◆ Work to complete ◆
Write out the data word for word, taking care that no picture is carried over.

◆ Records supplied ◆
=======

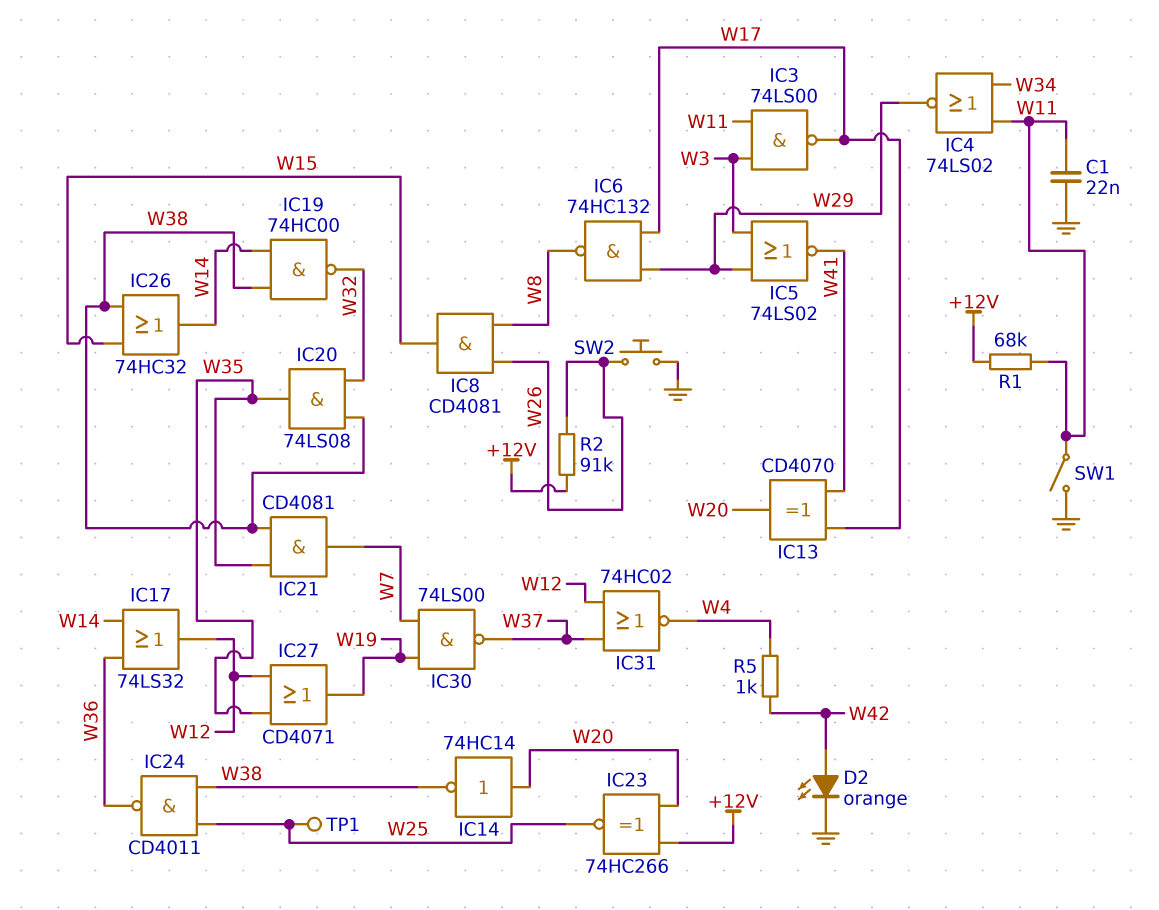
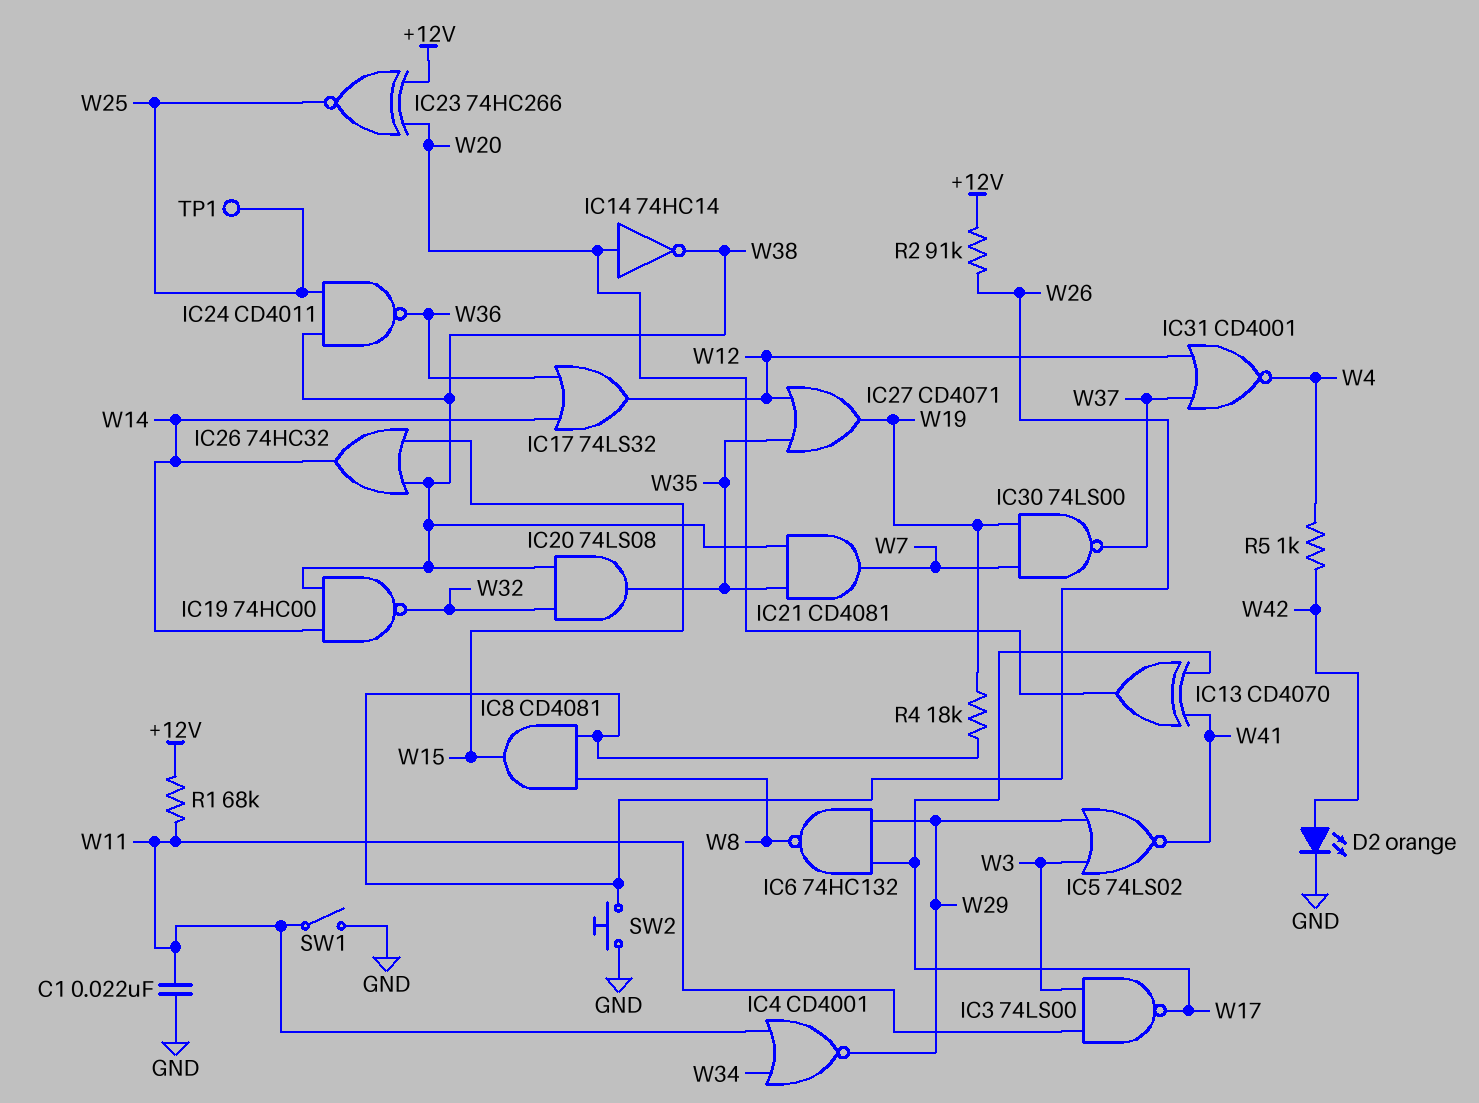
IC4: NOR 74LS02 (in W11, in W34, out W29) -> NOR CD4001 (in W11, in W34, out W29)
IC31: NOR 74HC02 (in W12, in W37, out W4) -> NOR CD4001 (in W12, in W37, out W4)
R4: none -> 18k (W19, W26)

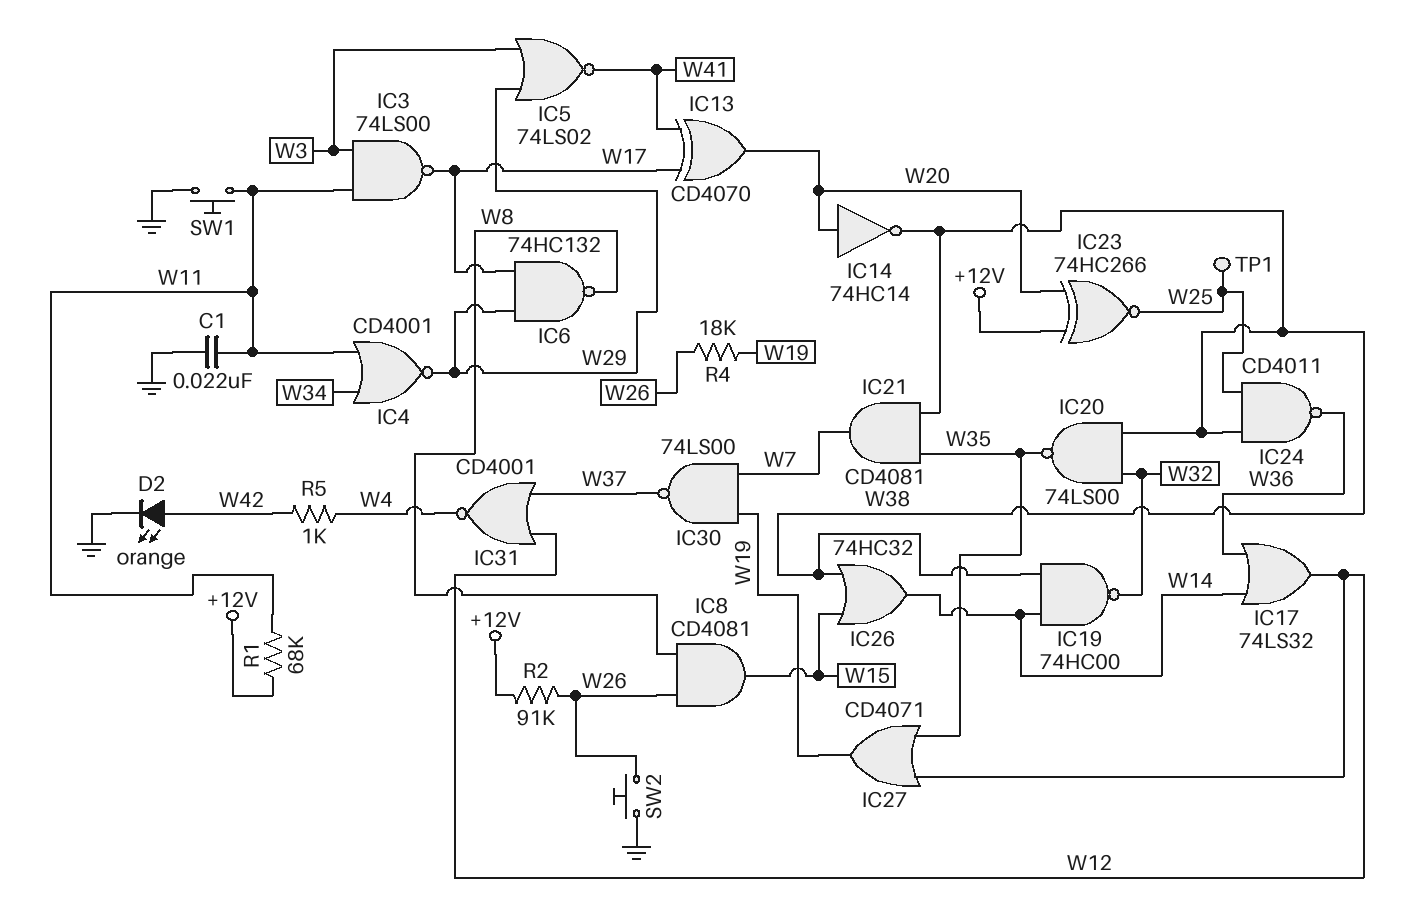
IC20: AND 74LS08 (in W32, in W38, out W35) -> NAND 74LS00 (in W32, in W38, out W35)
SW1: switch (GND, W11) -> button (GND, W11)

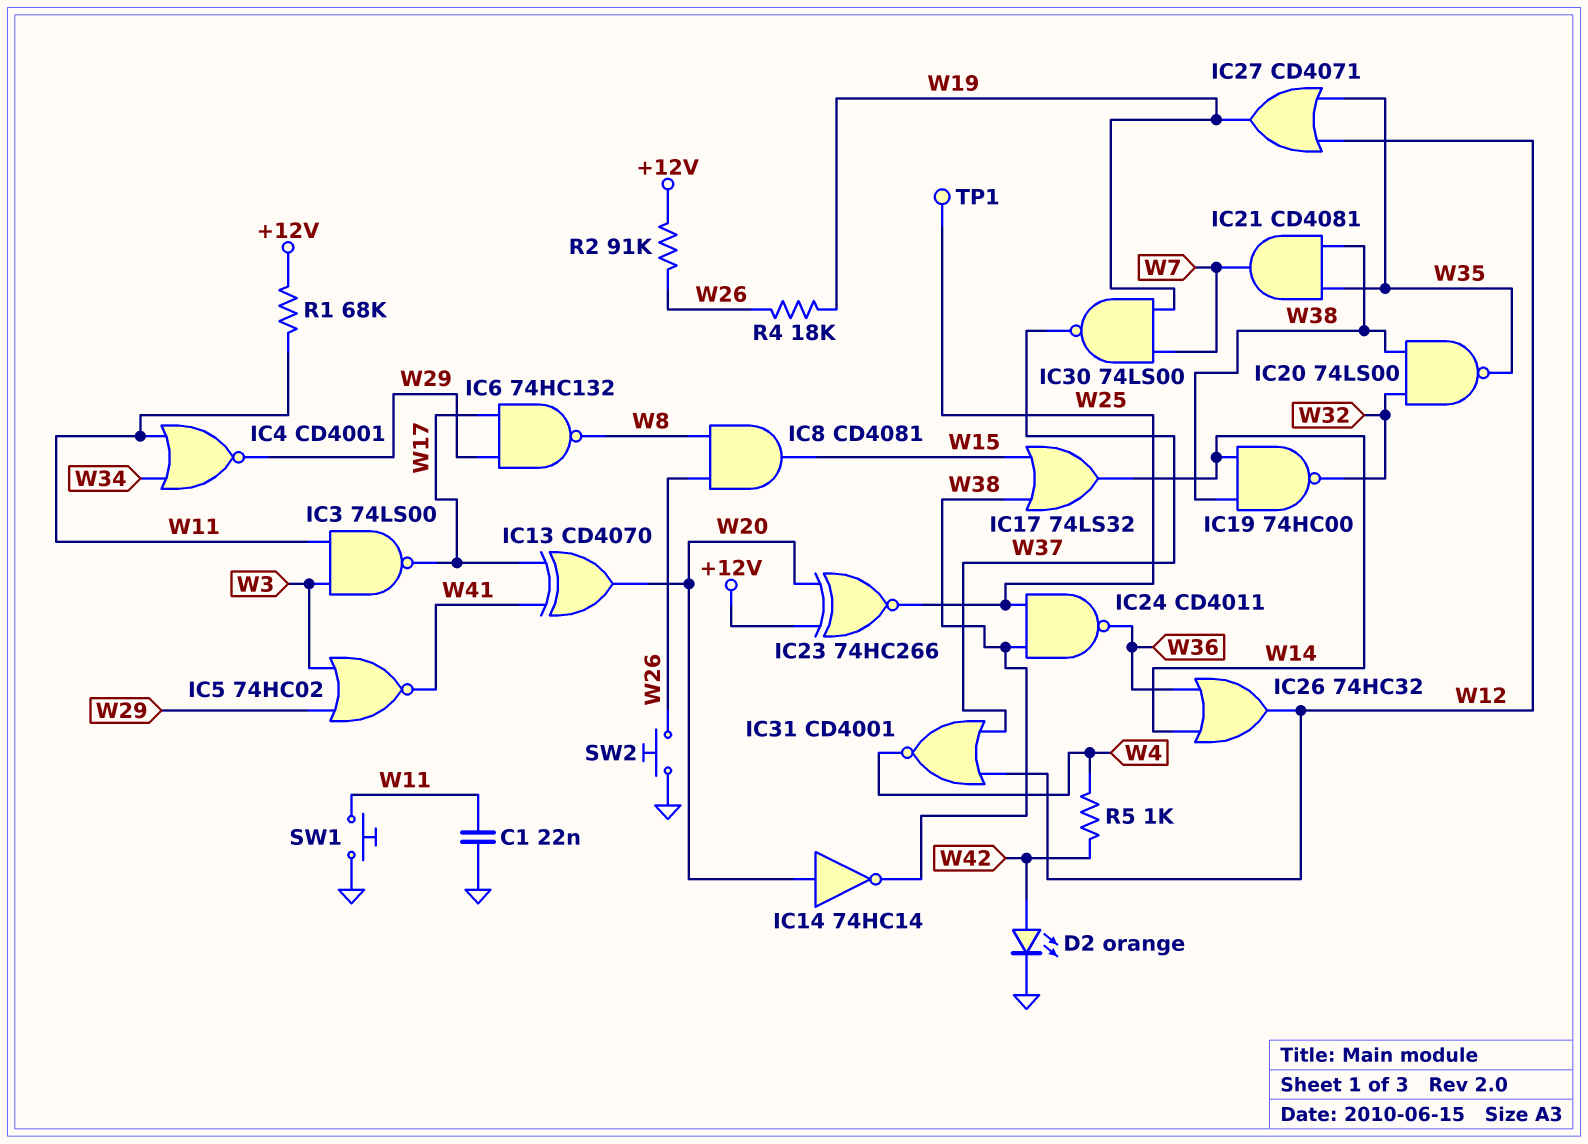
IC5: NOR 74LS02 (in W3, in W29, out W41) -> NOR 74HC02 (in W3, in W29, out W41)
IC17: OR 74LS32 (in W14, in W36, out W12) -> OR 74LS32 (in W15, in W38, out W14)
IC26: OR 74HC32 (in W15, in W38, out W14) -> OR 74HC32 (in W14, in W36, out W12)

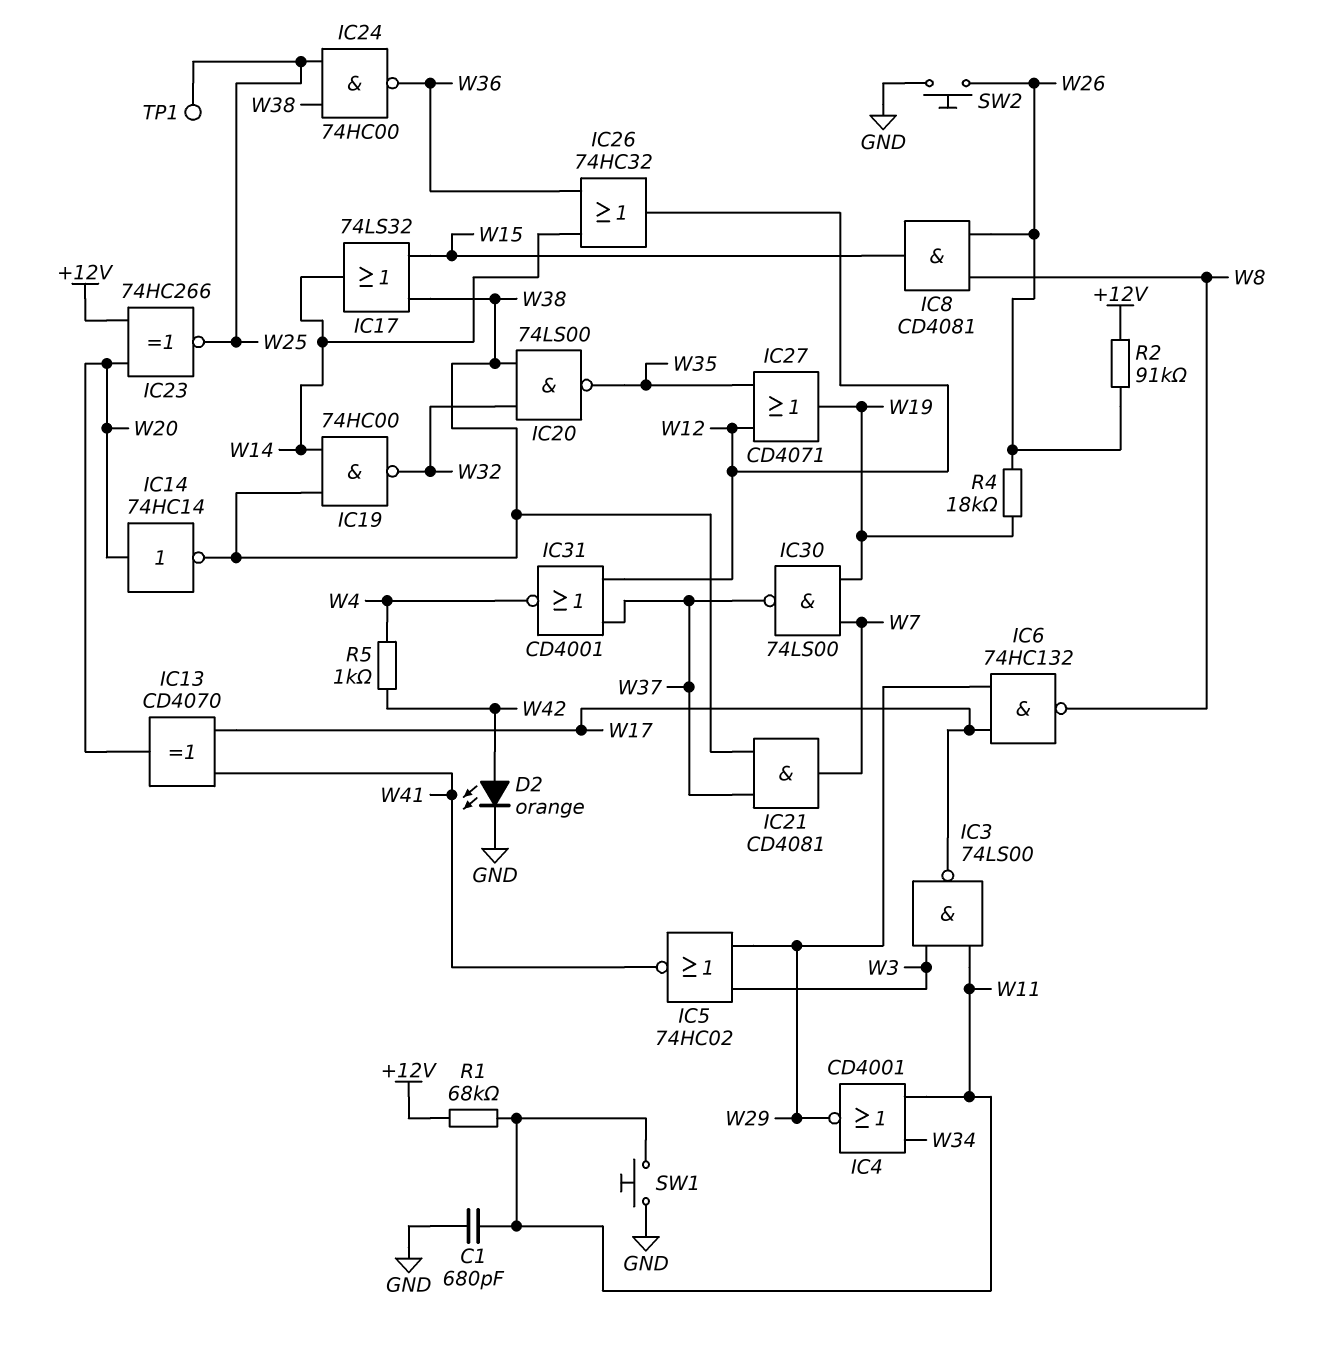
C1: 22nF (GND, W11) -> 680pF (GND, W11)
IC21: AND CD4081 (in W35, in W38, out W7) -> AND CD4081 (in W37, in W38, out W7)
IC24: NAND CD4011 (in W25, in W38, out W36) -> NAND 74HC00 (in W25, in W38, out W36)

=======

◆ Exercise solution ◆
IC4: NOR 74LS02 (in W11, in W34, out W29) -> NOR CD4001 (in W11, in W34, out W29)
IC31: NOR 74HC02 (in W12, in W37, out W4) -> NOR CD4001 (in W12, in W37, out W4)
R4: none -> 18k (W19, W26)

IC20: AND 74LS08 (in W32, in W38, out W35) -> NAND 74LS00 (in W32, in W38, out W35)
SW1: switch (GND, W11) -> button (GND, W11)

IC5: NOR 74LS02 (in W3, in W29, out W41) -> NOR 74HC02 (in W3, in W29, out W41)
IC17: OR 74LS32 (in W14, in W36, out W12) -> OR 74LS32 (in W15, in W38, out W14)
IC26: OR 74HC32 (in W15, in W38, out W14) -> OR 74HC32 (in W14, in W36, out W12)

C1: 22nF (GND, W11) -> 680pF (GND, W11)
IC21: AND CD4081 (in W35, in W38, out W7) -> AND CD4081 (in W37, in W38, out W7)
IC24: NAND CD4011 (in W25, in W38, out W36) -> NAND 74HC00 (in W25, in W38, out W36)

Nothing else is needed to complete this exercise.